%%

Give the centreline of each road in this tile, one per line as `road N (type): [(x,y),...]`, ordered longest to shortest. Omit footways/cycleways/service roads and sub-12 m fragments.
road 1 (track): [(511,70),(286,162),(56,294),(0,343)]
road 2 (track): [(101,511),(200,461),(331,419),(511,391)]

%%
%%

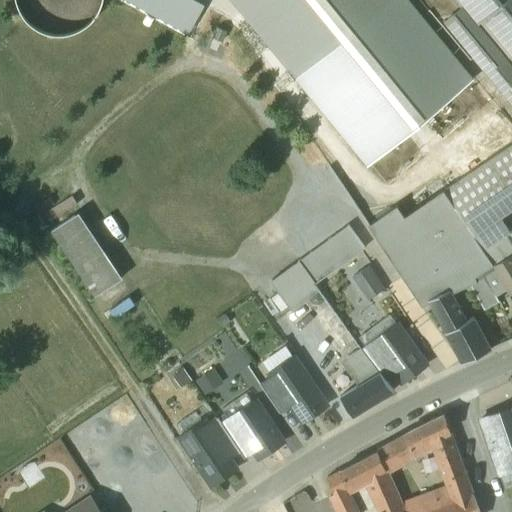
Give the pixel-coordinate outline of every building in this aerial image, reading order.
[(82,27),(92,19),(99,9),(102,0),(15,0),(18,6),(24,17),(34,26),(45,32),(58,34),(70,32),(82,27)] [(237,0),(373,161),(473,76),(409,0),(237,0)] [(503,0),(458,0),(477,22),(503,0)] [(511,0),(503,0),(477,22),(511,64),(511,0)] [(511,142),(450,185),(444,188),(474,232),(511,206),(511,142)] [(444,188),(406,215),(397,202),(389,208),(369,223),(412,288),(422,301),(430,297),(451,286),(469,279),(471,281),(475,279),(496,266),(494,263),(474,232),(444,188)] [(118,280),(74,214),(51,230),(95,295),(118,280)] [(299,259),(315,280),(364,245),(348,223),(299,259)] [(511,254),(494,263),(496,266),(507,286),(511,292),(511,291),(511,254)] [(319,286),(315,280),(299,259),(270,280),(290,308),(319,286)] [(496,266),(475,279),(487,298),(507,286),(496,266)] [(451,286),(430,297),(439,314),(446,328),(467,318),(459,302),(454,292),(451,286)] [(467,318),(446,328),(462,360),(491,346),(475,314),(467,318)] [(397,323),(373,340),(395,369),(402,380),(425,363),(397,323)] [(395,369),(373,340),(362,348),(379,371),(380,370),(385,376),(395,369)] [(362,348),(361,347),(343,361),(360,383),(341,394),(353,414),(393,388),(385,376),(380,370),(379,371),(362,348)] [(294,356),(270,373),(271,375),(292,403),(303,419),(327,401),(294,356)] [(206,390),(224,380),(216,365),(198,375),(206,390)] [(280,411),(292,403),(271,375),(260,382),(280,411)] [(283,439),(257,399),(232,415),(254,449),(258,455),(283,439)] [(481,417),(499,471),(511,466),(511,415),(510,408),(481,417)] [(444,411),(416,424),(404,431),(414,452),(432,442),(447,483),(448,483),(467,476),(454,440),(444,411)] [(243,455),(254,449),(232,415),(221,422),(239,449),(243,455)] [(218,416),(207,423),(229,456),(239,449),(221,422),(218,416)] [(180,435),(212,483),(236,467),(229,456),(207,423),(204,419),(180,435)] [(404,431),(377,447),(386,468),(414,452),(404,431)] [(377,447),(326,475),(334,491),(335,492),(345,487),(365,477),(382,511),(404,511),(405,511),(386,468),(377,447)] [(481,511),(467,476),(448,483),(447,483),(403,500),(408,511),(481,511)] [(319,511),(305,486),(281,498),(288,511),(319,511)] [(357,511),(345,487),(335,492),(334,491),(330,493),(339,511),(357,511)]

%%

*Short exercise:* Reproduce only the lines starting with the line that contains "Give the centreline" and going on through the line that contains "road 2 (track): [(101,511),(200,461),(331,419),(511,391)]", swapping "fragments" for "pieces" and leaving everything else unchanged.

*Solution for this exercise:*
Give the centreline of each road in this tile, one per line as `road N (type): [(x,y),...]`, ordered longest to shortest. Omit footways/cycleways/service roads and sub-12 m pieces.
road 1 (track): [(511,70),(286,162),(56,294),(0,343)]
road 2 (track): [(101,511),(200,461),(331,419),(511,391)]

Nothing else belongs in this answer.